**Task statement:** In the copy, every record below must appear exactly as given, and no picture may appear.

[Edit tracking data]
━━━━━━━━━━━━━━━━━━━━━━━━━━━━━━

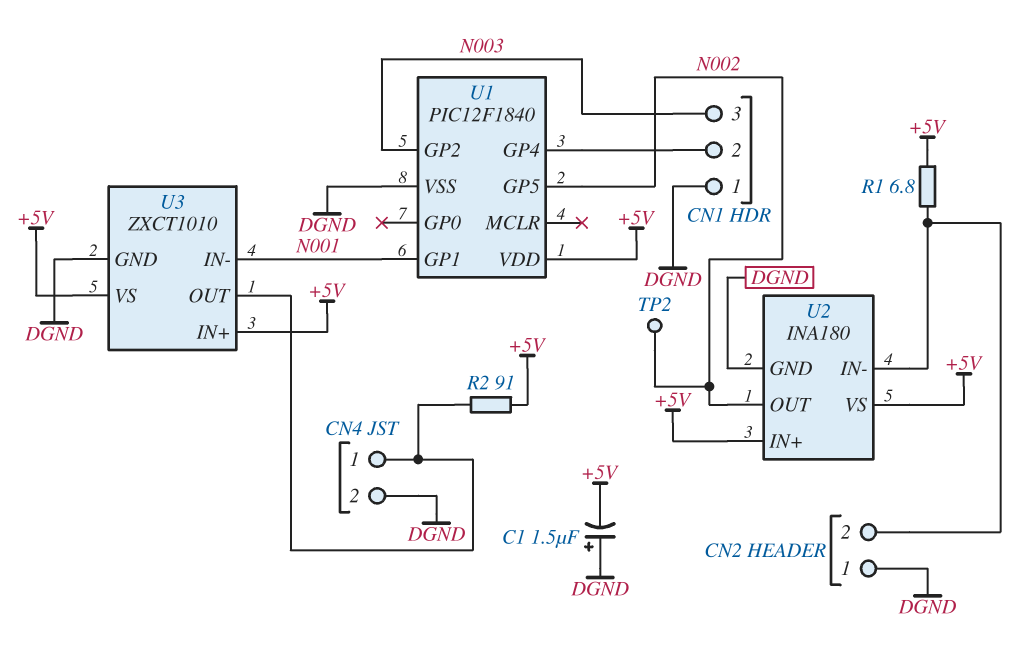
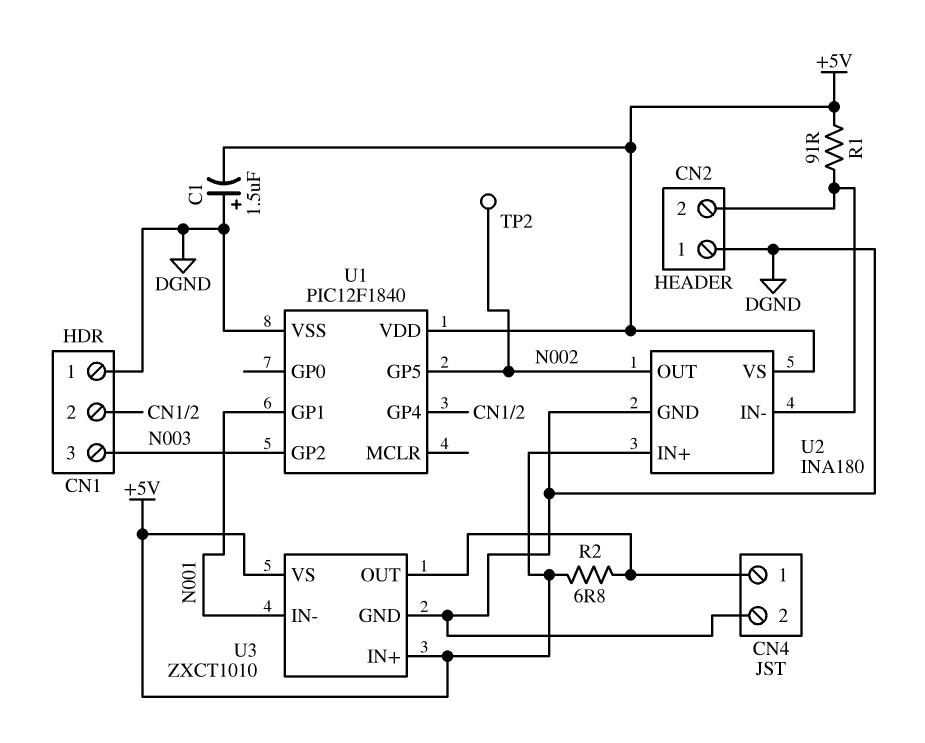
R1: 6.8 (+5V, CN2/2) -> 91 (+5V, CN2/2)
R2: 91 (+5V, CN4/1) -> 6.8 (+5V, CN4/1)

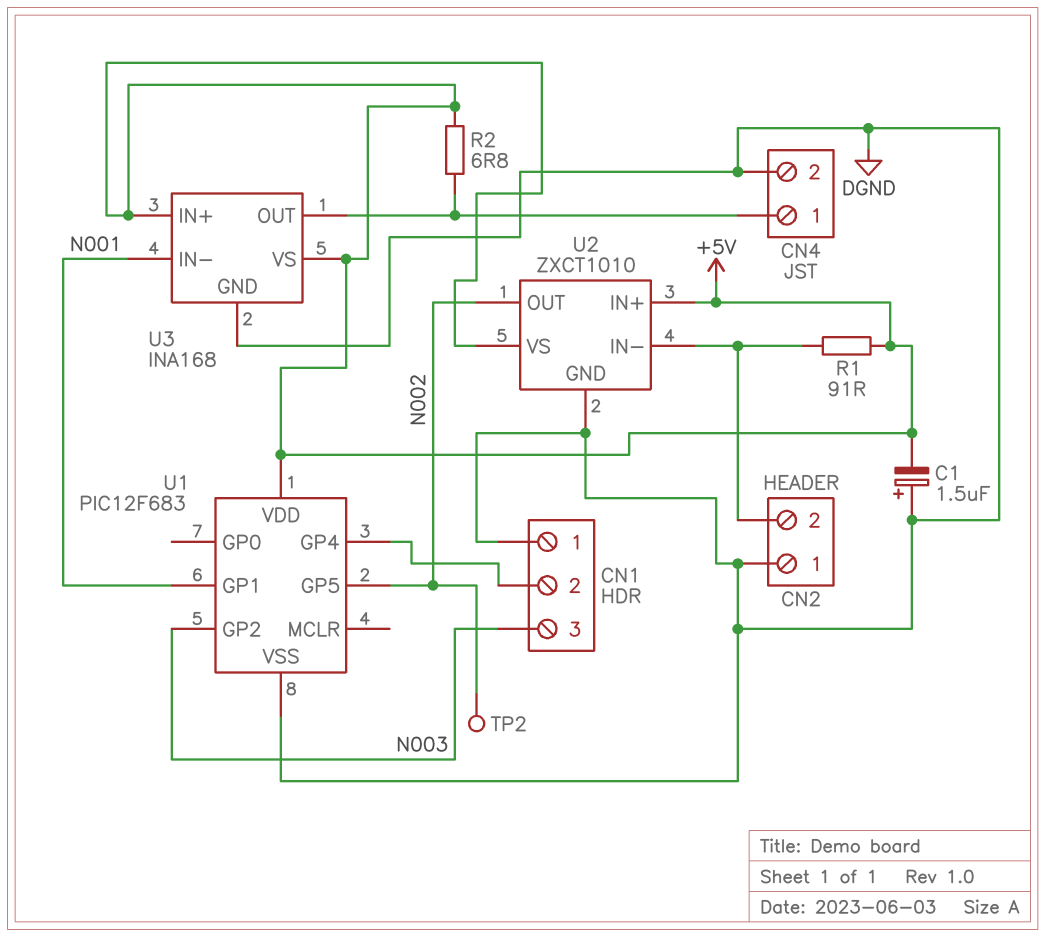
U1: PIC12F1840 -> PIC12F683
U2: INA180 -> ZXCT1010
U3: ZXCT1010 -> INA168

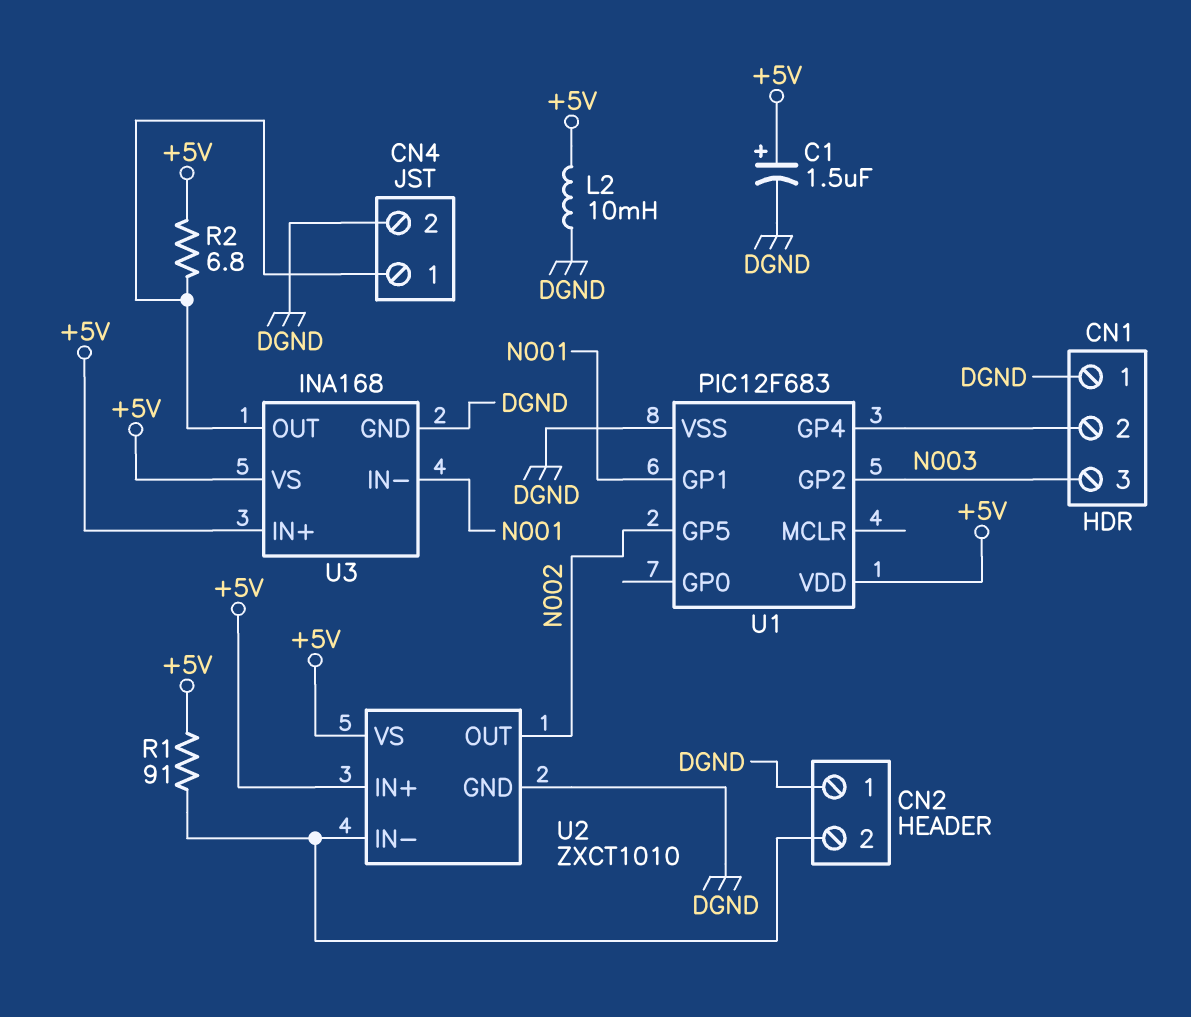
C1: 1.5uF (plus DGND, minus +5V) -> 1.5uF (plus +5V, minus DGND)
L2: none -> 10mH (+5V, DGND)
TP2: test point (N002) -> none

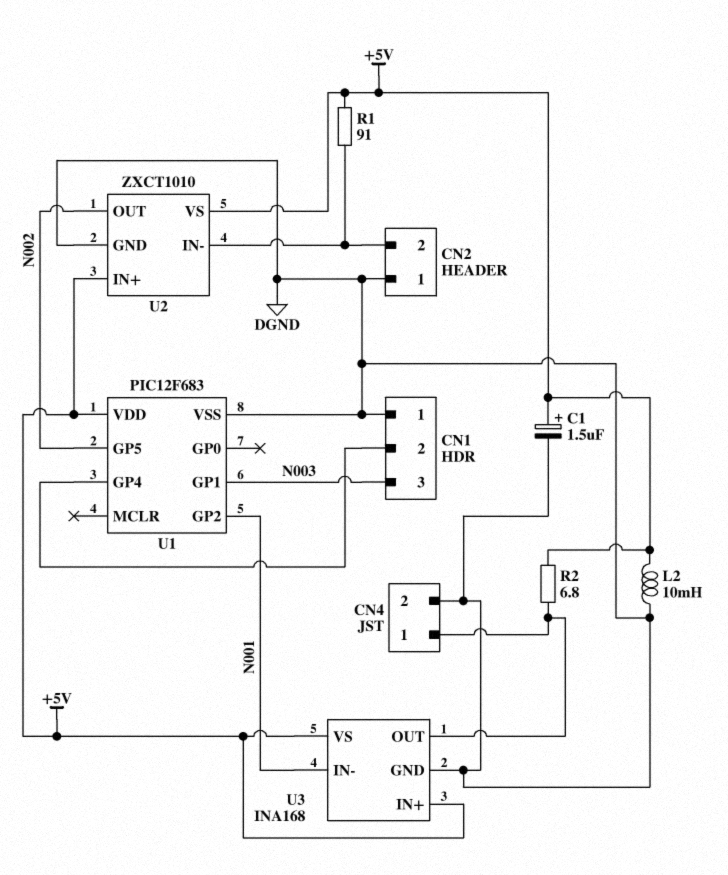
U1 pin GP1: N001 -> N003
U1 pin GP2: N003 -> N001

━━━━━━━━━━━━━━━━━━━━━━━━━━━━━━

**Expected answer:**
R1: 6.8 (+5V, CN2/2) -> 91 (+5V, CN2/2)
R2: 91 (+5V, CN4/1) -> 6.8 (+5V, CN4/1)

U1: PIC12F1840 -> PIC12F683
U2: INA180 -> ZXCT1010
U3: ZXCT1010 -> INA168

C1: 1.5uF (plus DGND, minus +5V) -> 1.5uF (plus +5V, minus DGND)
L2: none -> 10mH (+5V, DGND)
TP2: test point (N002) -> none

U1 pin GP1: N001 -> N003
U1 pin GP2: N003 -> N001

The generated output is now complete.